**Task prompt**
The required answer is a copy of each line in the entries below that includes "cutting".

**Provided records**
[Start of section]
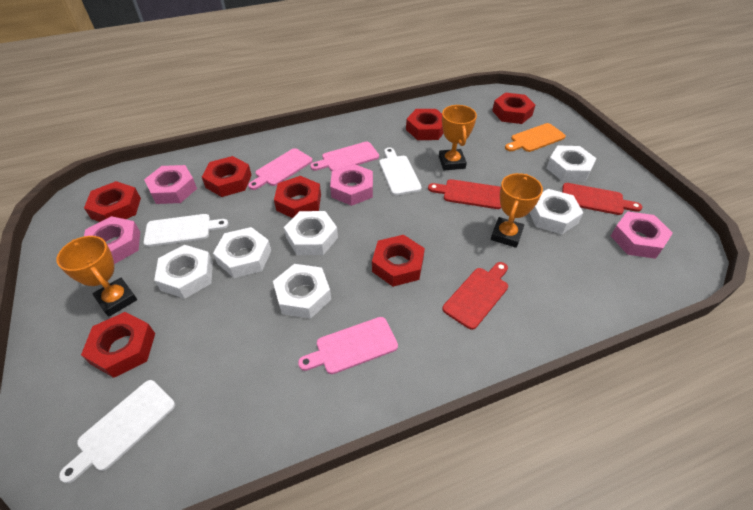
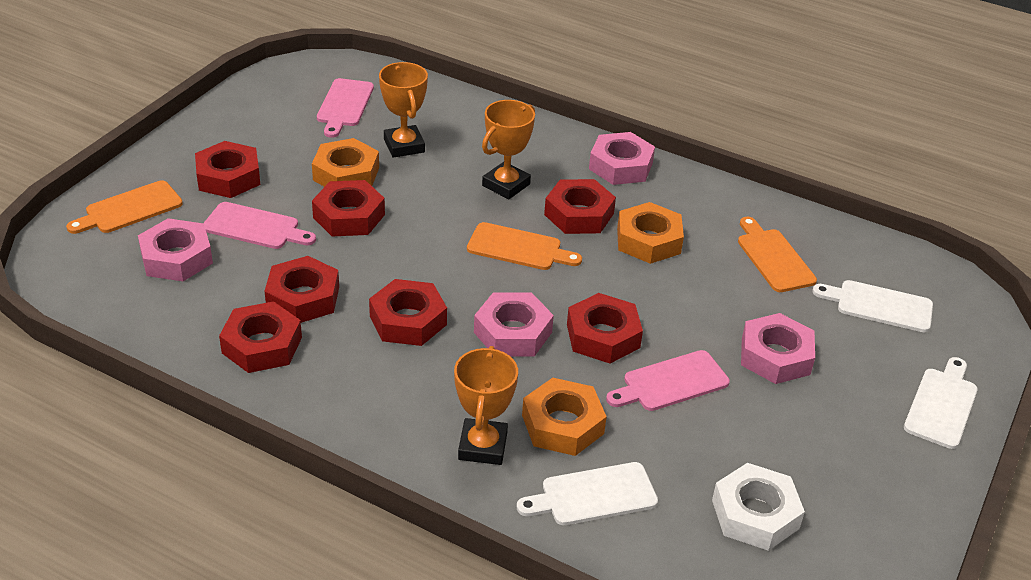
orange cutting board: 1 -> 3
orange nut: 0 -> 3
red cutting board: 3 -> 0
white nut: 6 -> 1

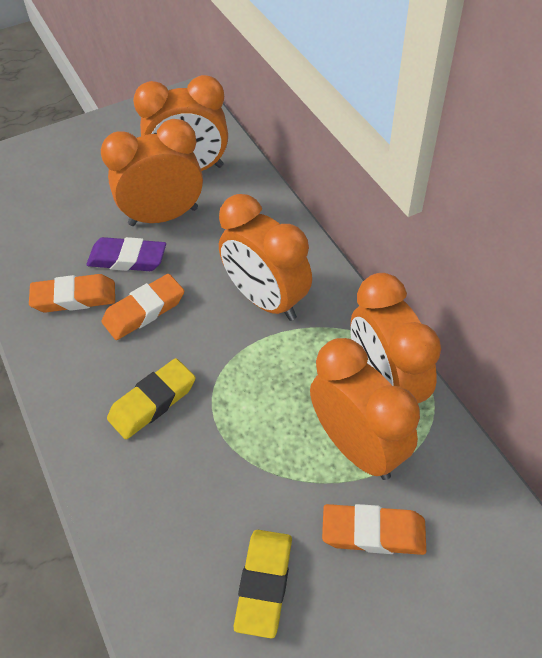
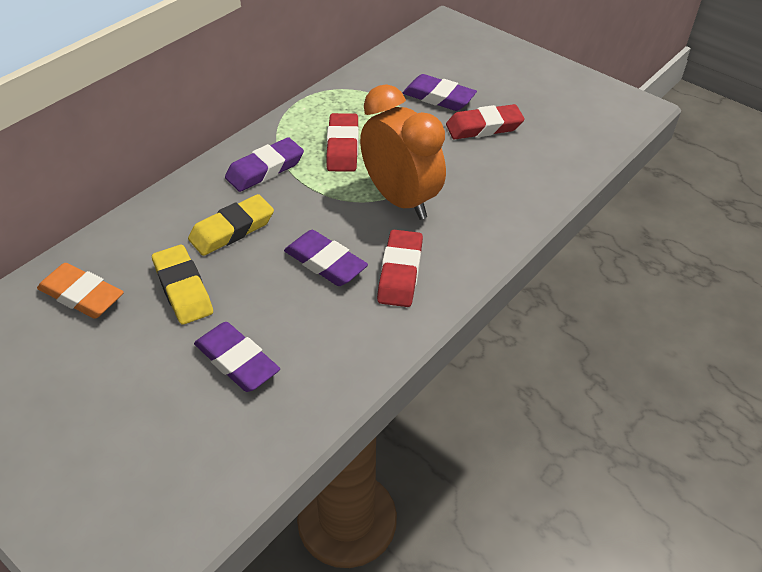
orange clock: 5 -> 1
orange eraser: 3 -> 1
purple eraser: 1 -> 4
red eraser: 0 -> 3

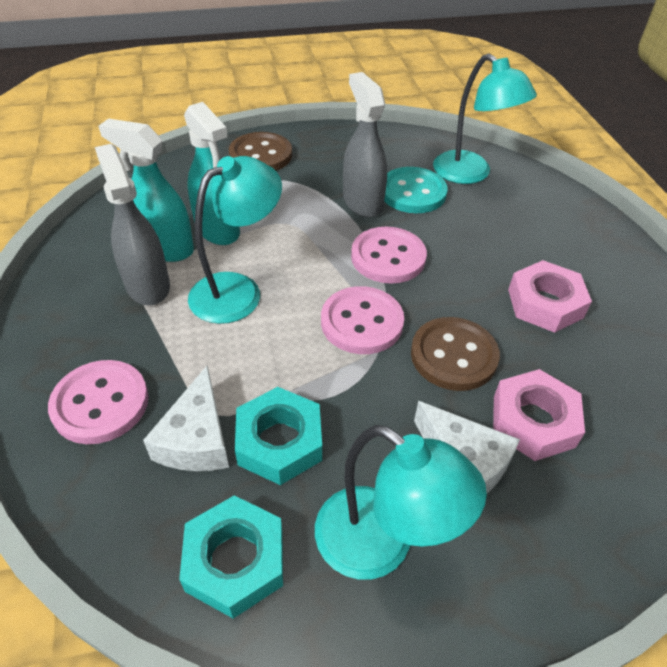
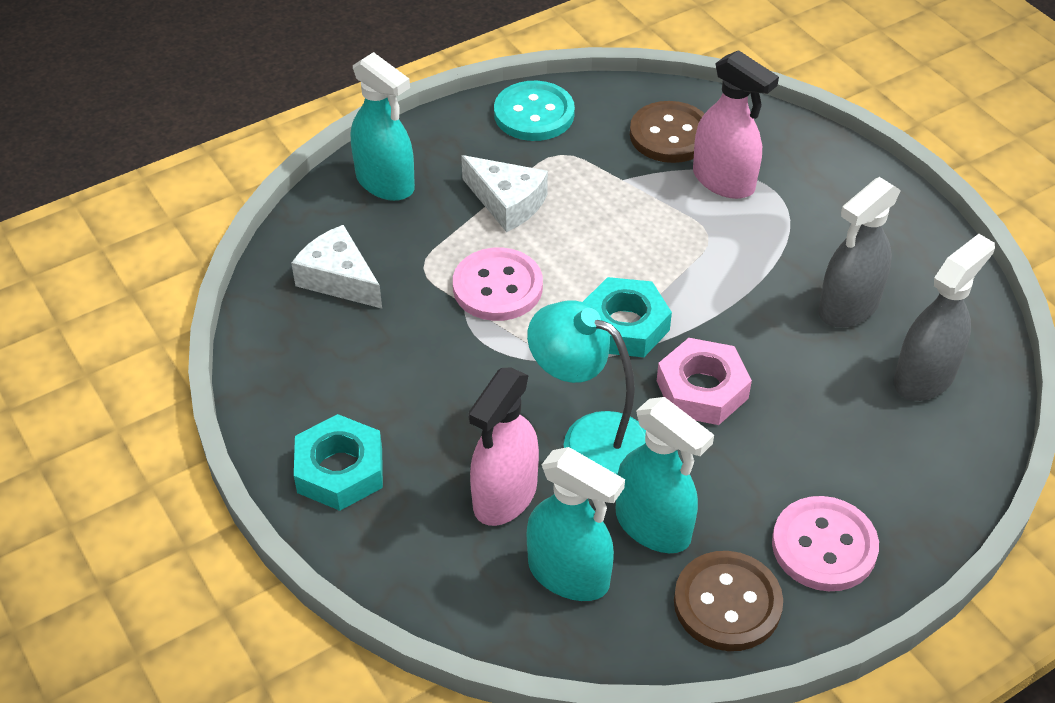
pink button: 3 -> 2
pink nut: 2 -> 1
pink spray bottle: 0 -> 2
turquoise lamp: 3 -> 1
turquoise spray bottle: 2 -> 3

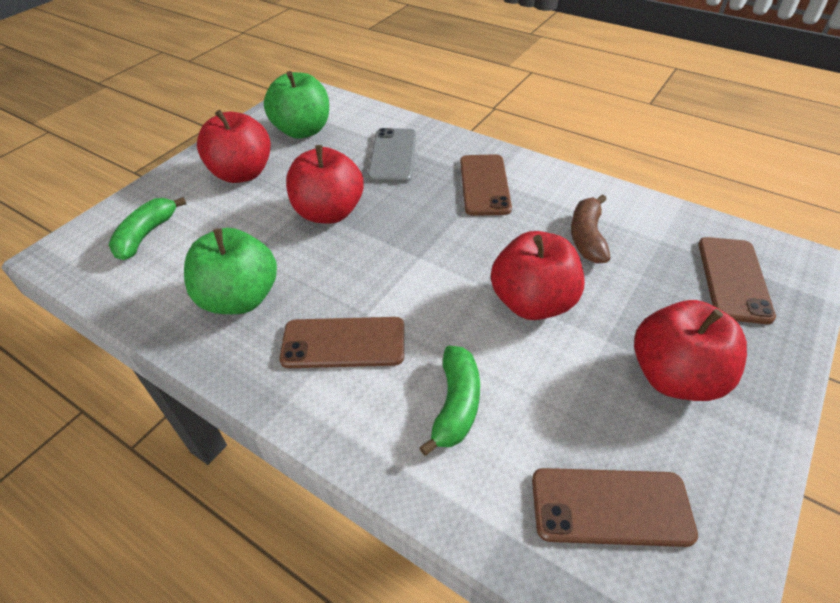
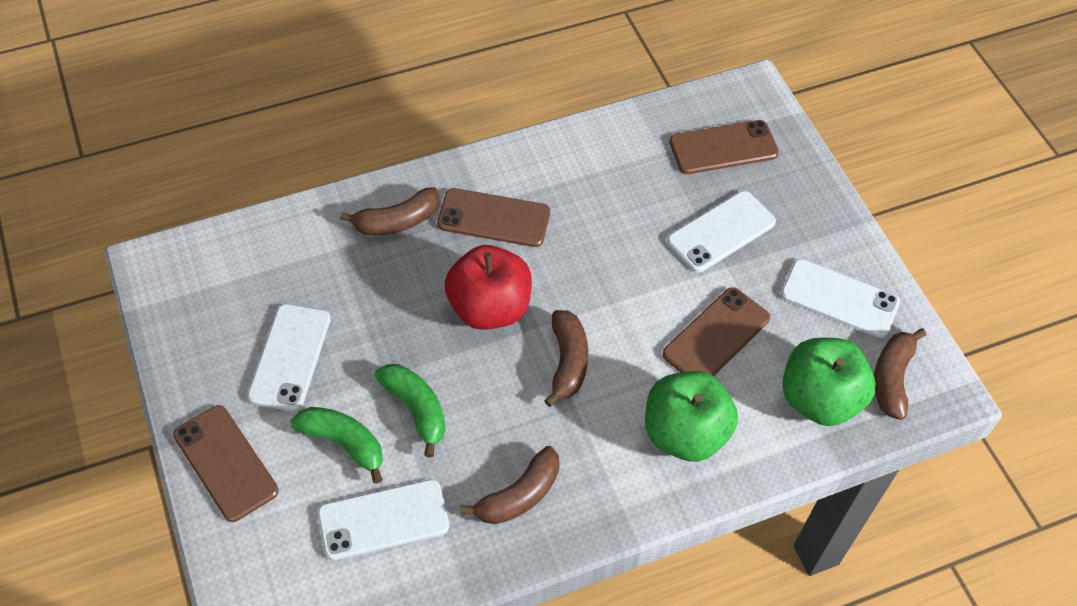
brown banana: 1 -> 4
grey phone: 1 -> 0
red apple: 4 -> 1
white phone: 0 -> 4

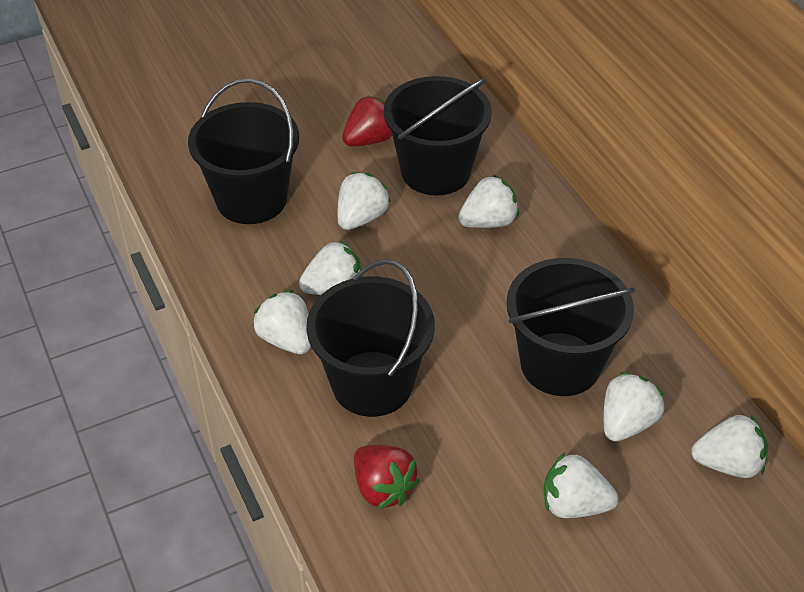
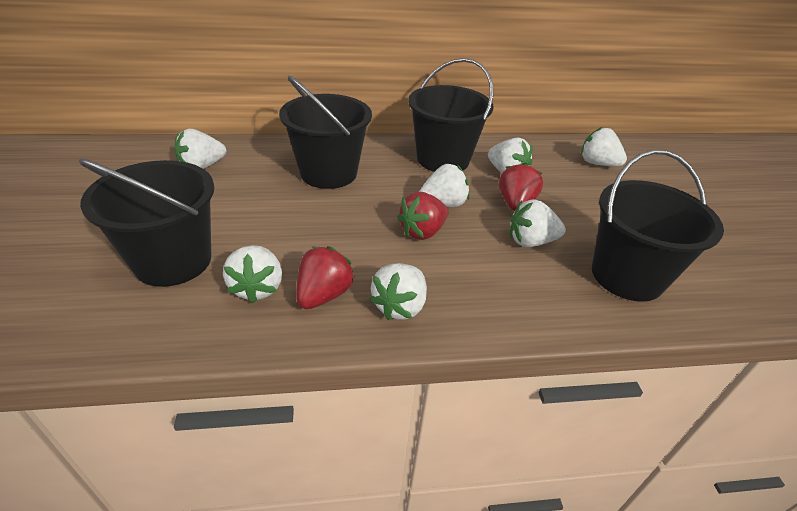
red strawberry: 2 -> 3

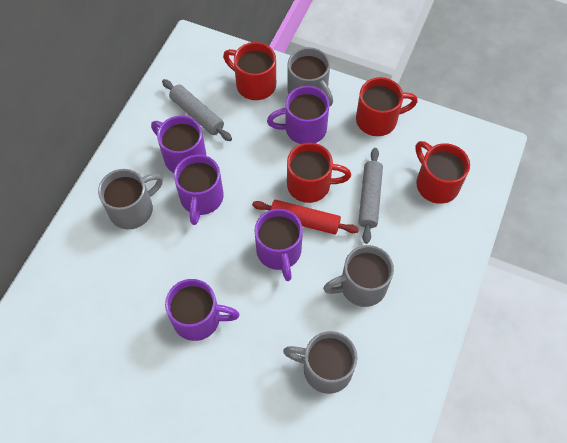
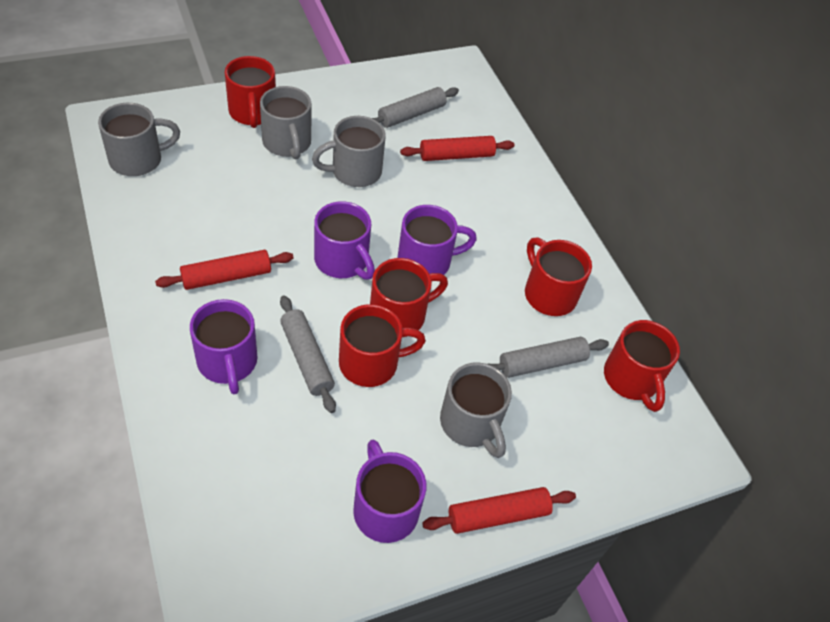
grey rolling pin: 2 -> 3
purple mug: 5 -> 4
red mug: 4 -> 5
red rolling pin: 1 -> 3

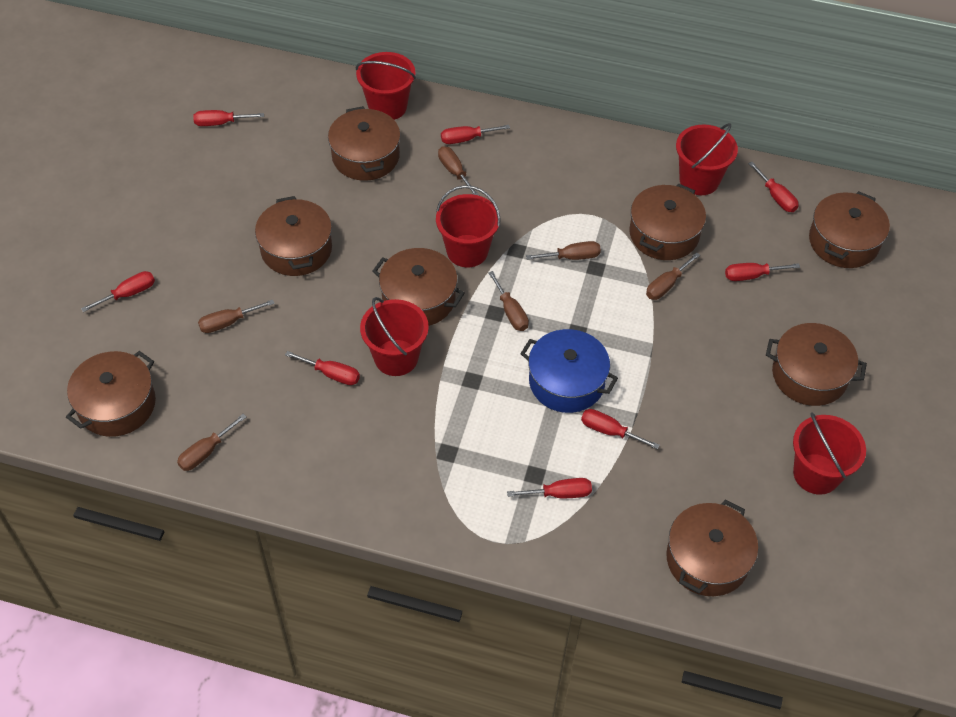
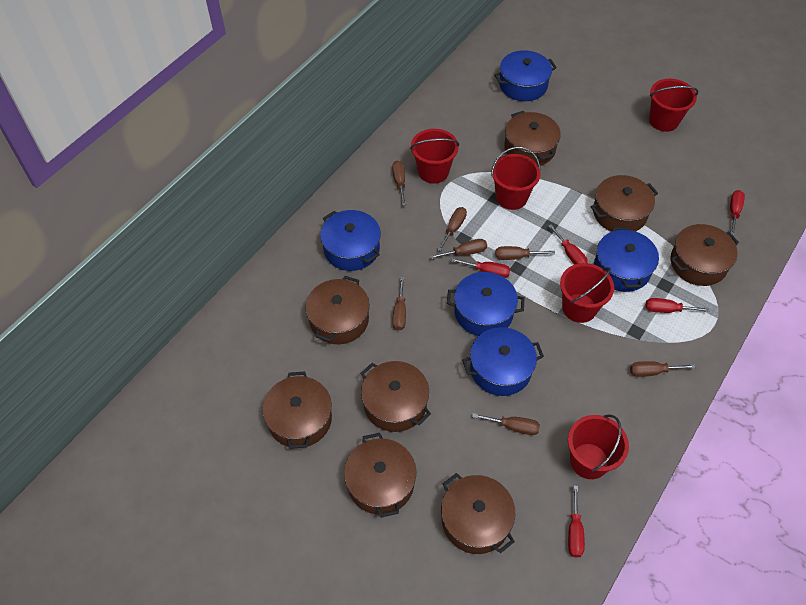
blue pot: 1 -> 5
brown screwdriver: 6 -> 7
red screwdriver: 8 -> 5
[End of section]
**Written response**
orange cutting board: 1 -> 3
red cutting board: 3 -> 0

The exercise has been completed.